Requirement. The listing below is to be reproduced in full, character for character.
== Given data ==
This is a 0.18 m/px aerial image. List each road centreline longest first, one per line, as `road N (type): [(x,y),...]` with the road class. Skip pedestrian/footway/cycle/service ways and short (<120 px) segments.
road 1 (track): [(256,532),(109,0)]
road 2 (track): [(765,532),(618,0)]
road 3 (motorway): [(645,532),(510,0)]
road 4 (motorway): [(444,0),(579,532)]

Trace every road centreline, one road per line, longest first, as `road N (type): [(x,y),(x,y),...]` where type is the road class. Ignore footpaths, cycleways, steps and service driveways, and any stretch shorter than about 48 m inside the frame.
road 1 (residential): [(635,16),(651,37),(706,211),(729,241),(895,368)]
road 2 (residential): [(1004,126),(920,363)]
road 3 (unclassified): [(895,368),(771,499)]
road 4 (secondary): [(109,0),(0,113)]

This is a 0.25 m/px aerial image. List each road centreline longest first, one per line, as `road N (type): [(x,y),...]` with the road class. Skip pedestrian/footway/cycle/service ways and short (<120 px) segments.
===
Answer to this exercise.
This is a 0.18 m/px aerial image. List each road centreline longest first, one per line, as `road N (type): [(x,y),...]` with the road class. Skip pedestrian/footway/cycle/service ways and short (<120 px) segments.
road 1 (track): [(256,532),(109,0)]
road 2 (track): [(765,532),(618,0)]
road 3 (motorway): [(645,532),(510,0)]
road 4 (motorway): [(444,0),(579,532)]

Trace every road centreline, one road per line, longest first, as `road N (type): [(x,y),(x,y),...]` where type is the road class. Ignore footpaths, cycleways, steps and service driveways, and any stretch shorter than about 48 m inside the frame.
road 1 (residential): [(635,16),(651,37),(706,211),(729,241),(895,368)]
road 2 (residential): [(1004,126),(920,363)]
road 3 (unclassified): [(895,368),(771,499)]
road 4 (secondary): [(109,0),(0,113)]

This is a 0.25 m/px aerial image. List each road centreline longest first, one per line, as `road N (type): [(x,y),...]` with the road class. Skip pedestrian/footway/cycle/service ways and short (<120 px) segments.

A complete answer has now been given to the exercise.